╭─ Data provided

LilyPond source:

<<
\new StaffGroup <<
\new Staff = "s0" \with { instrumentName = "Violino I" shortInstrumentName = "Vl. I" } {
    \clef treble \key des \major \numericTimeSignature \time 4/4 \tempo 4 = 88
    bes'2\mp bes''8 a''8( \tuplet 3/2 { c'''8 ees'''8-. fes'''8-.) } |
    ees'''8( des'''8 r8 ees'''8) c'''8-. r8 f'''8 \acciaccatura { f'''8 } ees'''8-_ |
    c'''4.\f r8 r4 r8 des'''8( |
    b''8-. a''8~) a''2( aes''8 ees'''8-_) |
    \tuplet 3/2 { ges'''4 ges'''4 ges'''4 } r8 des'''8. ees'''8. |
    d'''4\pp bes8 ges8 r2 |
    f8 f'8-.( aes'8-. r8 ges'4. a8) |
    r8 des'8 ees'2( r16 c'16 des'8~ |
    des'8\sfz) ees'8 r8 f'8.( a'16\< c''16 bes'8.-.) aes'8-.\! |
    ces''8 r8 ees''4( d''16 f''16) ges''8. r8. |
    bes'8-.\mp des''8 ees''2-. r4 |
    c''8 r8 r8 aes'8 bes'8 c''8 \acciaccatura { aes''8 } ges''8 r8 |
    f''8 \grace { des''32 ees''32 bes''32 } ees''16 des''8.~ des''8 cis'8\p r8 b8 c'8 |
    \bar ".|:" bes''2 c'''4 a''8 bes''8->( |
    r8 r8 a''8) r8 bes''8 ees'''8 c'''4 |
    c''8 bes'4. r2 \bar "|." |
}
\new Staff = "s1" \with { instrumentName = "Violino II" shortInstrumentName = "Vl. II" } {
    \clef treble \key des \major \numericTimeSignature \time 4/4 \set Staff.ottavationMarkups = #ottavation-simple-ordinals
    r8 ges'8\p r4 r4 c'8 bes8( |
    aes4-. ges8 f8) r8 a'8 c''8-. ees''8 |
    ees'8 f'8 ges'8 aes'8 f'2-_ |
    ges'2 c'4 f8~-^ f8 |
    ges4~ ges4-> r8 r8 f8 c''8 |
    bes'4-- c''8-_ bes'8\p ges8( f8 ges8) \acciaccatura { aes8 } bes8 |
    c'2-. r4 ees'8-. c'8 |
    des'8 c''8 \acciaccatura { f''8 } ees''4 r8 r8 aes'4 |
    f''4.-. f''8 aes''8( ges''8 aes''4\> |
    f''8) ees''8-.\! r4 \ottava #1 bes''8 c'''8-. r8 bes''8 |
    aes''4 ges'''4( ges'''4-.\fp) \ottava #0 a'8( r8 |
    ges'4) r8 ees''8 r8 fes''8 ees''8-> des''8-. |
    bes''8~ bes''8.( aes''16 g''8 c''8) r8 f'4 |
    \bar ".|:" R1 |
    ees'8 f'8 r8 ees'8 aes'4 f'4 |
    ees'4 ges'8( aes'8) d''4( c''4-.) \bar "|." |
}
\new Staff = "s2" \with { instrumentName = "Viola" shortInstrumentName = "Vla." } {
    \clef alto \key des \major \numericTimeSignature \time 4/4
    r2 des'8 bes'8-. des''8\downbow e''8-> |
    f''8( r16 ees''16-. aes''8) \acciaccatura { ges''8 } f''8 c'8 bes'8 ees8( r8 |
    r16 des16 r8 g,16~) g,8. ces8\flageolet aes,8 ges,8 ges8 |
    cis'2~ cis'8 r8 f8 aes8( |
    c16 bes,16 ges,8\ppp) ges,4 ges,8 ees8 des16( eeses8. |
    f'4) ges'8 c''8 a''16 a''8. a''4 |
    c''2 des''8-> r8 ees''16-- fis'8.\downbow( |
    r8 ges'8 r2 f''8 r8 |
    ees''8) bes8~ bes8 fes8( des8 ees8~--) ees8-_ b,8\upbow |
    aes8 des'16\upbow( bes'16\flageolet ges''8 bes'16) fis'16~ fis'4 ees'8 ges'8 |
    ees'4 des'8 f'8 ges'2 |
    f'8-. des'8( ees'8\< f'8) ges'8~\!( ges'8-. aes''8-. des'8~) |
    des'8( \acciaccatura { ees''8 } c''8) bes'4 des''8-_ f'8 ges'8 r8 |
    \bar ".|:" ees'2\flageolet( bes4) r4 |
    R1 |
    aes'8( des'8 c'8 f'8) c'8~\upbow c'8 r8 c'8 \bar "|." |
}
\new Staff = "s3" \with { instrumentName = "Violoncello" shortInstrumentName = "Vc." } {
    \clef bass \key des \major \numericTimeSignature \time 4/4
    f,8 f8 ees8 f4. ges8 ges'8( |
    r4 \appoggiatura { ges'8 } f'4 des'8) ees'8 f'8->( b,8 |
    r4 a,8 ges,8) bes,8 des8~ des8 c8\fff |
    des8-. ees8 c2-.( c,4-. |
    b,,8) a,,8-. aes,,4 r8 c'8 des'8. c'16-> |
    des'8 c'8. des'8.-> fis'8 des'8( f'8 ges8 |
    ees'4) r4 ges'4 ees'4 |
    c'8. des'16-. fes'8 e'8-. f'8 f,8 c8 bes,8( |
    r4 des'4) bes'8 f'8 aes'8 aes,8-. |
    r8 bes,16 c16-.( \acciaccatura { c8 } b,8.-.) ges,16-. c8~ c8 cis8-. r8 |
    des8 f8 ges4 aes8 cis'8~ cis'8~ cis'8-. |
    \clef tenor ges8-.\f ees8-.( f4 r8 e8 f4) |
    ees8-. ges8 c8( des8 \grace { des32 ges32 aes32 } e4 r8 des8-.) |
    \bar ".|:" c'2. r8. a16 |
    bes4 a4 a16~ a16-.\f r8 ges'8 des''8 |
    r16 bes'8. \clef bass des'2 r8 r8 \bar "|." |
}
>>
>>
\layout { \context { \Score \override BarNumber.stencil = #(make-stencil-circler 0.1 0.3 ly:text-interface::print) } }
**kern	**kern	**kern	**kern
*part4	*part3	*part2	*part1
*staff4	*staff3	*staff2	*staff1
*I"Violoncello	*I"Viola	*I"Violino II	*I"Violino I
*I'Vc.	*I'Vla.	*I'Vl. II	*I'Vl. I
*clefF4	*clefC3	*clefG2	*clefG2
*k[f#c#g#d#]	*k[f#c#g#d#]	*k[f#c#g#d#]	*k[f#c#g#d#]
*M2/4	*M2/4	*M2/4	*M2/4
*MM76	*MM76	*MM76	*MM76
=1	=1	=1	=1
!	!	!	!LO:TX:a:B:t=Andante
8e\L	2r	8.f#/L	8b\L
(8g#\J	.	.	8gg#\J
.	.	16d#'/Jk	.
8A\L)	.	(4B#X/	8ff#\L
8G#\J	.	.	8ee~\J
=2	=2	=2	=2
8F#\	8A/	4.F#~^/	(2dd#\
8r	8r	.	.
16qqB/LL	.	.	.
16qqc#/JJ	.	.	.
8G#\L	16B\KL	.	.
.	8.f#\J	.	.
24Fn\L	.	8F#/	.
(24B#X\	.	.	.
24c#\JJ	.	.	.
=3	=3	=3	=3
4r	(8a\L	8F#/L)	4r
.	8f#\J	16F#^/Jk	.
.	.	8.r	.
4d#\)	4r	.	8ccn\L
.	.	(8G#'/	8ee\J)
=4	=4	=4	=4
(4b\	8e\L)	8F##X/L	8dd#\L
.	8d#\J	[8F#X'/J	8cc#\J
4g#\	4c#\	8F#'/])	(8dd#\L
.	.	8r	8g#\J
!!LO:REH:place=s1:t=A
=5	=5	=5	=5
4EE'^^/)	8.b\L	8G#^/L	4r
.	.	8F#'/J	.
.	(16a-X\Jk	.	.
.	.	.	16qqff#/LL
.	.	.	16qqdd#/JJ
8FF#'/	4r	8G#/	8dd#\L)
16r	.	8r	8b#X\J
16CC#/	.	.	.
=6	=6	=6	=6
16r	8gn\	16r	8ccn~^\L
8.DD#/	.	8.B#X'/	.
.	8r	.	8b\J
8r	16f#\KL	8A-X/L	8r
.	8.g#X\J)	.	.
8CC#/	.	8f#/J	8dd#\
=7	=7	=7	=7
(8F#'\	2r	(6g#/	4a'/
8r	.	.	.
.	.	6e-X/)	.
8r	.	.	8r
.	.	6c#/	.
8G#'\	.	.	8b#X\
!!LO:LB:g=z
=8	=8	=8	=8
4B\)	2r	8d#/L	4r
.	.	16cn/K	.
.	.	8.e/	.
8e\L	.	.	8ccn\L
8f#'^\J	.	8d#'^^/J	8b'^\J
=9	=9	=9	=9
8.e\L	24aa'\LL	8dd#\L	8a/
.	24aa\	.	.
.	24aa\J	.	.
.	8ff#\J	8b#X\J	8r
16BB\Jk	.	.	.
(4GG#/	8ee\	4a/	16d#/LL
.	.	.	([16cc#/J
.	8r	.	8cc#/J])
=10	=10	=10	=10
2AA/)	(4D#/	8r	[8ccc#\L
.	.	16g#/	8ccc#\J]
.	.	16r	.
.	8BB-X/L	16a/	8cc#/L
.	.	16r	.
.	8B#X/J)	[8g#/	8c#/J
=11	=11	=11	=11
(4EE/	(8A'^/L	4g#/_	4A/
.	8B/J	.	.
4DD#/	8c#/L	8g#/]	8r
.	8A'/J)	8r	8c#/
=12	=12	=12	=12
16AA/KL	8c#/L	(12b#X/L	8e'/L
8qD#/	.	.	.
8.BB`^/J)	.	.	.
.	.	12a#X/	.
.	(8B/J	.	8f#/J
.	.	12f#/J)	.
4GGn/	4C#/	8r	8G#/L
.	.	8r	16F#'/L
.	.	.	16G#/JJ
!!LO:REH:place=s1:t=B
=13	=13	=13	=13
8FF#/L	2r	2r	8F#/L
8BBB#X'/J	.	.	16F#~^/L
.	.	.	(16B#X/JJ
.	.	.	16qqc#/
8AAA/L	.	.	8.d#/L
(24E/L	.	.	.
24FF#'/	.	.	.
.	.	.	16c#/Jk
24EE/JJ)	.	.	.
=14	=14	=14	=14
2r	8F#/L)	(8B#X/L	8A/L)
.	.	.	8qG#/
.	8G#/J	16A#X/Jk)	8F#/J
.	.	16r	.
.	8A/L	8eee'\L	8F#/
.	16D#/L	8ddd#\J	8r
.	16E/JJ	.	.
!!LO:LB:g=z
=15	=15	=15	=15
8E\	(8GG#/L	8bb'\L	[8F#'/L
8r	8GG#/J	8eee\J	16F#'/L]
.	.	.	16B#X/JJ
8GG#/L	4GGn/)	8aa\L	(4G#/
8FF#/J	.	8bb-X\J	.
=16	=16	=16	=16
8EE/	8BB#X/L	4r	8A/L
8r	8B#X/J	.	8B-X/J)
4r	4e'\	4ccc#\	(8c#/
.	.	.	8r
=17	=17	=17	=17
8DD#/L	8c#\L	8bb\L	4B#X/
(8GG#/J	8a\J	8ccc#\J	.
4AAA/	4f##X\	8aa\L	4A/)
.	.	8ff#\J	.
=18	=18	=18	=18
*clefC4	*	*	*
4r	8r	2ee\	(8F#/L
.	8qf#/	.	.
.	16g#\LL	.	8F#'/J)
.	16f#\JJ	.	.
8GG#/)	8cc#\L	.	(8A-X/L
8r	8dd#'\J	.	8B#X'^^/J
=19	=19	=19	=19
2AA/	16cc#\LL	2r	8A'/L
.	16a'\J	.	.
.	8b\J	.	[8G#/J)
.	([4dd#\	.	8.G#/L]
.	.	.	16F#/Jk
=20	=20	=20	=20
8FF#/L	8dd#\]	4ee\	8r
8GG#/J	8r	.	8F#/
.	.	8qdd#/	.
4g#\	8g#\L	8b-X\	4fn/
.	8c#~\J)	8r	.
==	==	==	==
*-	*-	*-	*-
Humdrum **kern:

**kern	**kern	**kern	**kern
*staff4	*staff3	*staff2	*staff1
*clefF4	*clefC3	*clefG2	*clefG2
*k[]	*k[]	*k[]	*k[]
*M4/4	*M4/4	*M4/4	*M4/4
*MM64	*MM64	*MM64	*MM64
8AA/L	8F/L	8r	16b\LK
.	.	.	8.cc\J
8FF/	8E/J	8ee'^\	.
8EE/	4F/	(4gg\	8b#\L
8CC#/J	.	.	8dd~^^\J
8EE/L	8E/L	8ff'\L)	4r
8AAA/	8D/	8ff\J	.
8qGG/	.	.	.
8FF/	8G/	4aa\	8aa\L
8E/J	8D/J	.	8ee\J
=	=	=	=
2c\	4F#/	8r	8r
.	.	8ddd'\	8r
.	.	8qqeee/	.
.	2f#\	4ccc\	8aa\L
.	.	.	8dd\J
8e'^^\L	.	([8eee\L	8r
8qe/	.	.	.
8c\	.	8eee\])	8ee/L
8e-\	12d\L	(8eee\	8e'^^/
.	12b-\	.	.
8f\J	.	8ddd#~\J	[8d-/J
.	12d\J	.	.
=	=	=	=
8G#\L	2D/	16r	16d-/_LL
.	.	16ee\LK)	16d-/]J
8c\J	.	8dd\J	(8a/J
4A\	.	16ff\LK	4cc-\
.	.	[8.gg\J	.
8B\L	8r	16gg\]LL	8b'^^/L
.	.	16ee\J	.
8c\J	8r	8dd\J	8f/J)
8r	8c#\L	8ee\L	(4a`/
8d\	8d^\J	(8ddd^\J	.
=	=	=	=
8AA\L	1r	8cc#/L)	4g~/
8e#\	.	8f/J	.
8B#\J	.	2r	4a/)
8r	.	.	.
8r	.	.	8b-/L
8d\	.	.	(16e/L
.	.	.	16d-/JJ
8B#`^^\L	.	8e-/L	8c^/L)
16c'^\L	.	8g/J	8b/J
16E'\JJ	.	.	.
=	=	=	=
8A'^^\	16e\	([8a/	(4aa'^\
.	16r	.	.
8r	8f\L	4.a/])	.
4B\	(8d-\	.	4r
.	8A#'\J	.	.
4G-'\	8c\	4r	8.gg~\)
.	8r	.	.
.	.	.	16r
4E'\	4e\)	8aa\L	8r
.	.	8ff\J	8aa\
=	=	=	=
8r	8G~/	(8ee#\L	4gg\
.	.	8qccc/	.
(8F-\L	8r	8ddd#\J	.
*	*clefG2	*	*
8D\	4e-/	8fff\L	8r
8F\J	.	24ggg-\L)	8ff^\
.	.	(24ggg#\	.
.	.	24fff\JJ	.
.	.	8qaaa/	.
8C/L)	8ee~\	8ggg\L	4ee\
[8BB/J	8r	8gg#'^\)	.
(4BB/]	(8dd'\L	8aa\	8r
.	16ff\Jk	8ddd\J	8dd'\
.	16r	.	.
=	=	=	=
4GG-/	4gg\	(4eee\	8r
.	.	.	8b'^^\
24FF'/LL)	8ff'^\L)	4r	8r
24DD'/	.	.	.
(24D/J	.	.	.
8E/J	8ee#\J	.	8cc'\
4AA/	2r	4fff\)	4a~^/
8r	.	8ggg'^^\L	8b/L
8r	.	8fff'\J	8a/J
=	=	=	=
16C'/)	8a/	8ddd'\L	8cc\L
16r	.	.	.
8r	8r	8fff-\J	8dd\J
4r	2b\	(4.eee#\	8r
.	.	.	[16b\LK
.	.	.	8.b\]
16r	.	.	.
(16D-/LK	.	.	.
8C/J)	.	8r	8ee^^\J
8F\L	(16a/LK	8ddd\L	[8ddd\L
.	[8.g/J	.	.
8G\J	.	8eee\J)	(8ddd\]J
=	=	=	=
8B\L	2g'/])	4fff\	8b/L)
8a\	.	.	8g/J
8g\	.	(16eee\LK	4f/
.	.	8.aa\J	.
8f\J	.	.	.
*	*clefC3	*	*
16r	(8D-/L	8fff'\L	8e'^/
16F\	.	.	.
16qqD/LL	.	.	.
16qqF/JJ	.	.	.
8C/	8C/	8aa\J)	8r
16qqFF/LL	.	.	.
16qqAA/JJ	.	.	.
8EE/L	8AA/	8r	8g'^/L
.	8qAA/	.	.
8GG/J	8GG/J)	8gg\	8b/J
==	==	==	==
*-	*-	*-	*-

╰─

▶ **Exercise objective**:
List each line in the records above that contains the string "Violino".

▶ **Result for this task**:
\new Staff = "s0" \with { instrumentName = "Violino I" shortInstrumentName = "Vl. I" } {
\new Staff = "s1" \with { instrumentName = "Violino II" shortInstrumentName = "Vl. II" } {
*I"Violoncello	*I"Viola	*I"Violino II	*I"Violino I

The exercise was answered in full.